WORK TO BE COMPLETED
Render the stretch of records from the line containing "judicious [94, 327]" through the line containing "center [169, 1382].", both ends included, as a JSON list of strings with one string per line and blank lines omitted.

WORKING DATA
· · · ·

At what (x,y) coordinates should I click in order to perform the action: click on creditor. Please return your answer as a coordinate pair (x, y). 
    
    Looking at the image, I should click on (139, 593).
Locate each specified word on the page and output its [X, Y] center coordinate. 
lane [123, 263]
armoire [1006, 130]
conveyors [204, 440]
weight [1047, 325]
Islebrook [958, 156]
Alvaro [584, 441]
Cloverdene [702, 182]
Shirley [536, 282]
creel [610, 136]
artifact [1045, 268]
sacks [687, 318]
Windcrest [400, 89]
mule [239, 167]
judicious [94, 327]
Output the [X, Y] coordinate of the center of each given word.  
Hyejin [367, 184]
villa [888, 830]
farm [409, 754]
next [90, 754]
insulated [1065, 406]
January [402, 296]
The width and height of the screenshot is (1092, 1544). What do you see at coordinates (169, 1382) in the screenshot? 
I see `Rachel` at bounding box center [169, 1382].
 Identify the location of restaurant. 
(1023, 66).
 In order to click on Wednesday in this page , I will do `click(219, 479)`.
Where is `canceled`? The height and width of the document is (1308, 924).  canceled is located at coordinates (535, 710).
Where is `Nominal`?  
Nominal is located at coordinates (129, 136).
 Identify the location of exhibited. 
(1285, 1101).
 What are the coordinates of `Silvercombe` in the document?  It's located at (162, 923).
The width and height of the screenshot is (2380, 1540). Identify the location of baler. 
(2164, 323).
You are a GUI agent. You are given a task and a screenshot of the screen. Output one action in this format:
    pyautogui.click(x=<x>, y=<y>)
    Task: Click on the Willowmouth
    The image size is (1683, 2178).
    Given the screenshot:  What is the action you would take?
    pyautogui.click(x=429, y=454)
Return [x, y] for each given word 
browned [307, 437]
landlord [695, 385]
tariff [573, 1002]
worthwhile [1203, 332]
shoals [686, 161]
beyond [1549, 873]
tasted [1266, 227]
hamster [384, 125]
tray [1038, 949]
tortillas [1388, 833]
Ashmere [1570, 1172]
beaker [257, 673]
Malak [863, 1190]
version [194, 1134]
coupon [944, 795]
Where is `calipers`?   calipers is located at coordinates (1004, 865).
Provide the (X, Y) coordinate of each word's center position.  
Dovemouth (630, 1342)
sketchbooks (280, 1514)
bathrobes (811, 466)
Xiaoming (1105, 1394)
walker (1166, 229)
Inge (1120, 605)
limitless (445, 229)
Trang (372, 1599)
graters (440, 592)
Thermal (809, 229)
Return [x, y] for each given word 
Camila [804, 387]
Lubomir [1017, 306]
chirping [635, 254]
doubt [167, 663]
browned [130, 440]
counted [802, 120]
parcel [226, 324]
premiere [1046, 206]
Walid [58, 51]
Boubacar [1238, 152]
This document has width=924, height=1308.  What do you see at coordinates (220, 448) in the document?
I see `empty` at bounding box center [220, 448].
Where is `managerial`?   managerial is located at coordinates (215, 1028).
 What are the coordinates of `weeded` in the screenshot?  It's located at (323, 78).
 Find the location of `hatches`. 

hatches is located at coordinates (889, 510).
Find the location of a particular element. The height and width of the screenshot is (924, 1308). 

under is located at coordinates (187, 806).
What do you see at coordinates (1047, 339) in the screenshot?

· · · ·

FINISHED EXERCISE
[
  "judicious [94, 327]",
  "Output the [X, Y] coordinate of the center of each given word.  ",
  "Hyejin [367, 184]",
  "villa [888, 830]",
  "farm [409, 754]",
  "next [90, 754]",
  "insulated [1065, 406]",
  "January [402, 296]",
  "The width and height of the screenshot is (1092, 1544). What do you see at coordinates (169, 1382) in the screenshot? ",
  "I see `Rachel` at bounding box center [169, 1382]."
]